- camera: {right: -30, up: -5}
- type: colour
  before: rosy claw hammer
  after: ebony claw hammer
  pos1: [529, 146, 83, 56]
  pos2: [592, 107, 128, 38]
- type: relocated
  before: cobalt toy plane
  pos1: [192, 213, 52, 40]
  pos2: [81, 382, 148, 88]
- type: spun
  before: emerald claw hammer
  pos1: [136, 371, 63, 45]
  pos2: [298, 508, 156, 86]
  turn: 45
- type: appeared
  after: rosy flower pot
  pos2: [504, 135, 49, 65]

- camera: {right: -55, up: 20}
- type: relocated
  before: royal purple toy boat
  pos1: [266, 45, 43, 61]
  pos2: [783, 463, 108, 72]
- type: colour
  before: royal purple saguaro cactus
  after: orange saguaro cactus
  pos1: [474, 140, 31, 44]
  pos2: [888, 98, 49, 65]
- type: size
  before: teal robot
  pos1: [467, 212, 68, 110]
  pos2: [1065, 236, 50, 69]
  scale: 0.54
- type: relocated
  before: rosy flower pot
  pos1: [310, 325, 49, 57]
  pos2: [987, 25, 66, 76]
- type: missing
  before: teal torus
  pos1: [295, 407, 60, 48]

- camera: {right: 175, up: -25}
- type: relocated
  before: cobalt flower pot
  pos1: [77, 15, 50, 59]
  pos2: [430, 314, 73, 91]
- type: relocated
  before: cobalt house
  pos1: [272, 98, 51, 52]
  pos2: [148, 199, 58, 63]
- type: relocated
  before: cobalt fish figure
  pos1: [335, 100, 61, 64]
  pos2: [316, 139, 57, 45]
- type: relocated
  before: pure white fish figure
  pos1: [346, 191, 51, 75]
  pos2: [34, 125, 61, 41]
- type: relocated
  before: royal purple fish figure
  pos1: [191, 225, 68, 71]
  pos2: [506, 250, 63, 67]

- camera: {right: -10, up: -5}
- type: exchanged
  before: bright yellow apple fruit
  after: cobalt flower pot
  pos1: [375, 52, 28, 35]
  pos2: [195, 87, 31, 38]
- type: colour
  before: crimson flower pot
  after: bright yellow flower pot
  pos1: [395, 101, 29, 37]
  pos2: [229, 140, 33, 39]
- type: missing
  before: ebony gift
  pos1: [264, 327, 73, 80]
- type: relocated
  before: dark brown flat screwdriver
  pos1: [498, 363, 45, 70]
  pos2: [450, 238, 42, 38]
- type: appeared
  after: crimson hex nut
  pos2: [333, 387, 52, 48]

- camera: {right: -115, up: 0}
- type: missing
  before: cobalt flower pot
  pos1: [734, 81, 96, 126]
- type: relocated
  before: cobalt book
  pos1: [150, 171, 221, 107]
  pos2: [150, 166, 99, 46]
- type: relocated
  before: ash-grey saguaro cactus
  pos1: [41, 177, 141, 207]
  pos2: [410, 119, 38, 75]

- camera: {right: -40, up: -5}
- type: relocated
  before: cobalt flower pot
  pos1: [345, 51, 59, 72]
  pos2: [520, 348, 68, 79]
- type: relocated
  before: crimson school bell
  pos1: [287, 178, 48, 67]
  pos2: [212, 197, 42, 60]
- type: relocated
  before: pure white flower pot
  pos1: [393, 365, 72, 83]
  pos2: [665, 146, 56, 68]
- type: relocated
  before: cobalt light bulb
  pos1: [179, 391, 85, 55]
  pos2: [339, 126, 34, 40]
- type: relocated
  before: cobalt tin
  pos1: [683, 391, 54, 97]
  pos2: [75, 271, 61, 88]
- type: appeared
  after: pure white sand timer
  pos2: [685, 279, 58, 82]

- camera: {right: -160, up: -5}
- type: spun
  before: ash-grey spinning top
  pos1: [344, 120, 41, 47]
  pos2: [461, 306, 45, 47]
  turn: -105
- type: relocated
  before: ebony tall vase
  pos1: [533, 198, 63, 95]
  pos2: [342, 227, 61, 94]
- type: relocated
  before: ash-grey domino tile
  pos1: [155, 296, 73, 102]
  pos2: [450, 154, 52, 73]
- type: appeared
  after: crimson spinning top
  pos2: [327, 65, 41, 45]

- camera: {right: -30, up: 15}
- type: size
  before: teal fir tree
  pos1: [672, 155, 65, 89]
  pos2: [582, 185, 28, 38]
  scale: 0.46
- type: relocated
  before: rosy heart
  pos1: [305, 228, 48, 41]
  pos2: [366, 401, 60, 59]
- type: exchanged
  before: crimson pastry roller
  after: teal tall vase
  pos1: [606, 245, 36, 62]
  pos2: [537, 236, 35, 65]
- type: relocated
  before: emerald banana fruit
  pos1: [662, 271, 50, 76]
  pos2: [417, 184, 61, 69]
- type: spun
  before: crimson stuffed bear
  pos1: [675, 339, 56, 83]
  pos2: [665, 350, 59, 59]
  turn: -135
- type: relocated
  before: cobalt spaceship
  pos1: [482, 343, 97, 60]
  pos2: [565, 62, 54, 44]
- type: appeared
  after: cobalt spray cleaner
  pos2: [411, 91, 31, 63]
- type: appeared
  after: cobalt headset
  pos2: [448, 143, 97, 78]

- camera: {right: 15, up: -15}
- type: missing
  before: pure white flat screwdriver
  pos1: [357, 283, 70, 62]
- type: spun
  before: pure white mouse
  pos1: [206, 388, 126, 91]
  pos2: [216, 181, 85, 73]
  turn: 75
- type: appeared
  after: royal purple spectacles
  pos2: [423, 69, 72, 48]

- [ASSIGNMENT] How many of the lines above include the string "claw"? Give only the number.

- [SOLUTION TO THIS TASK] 3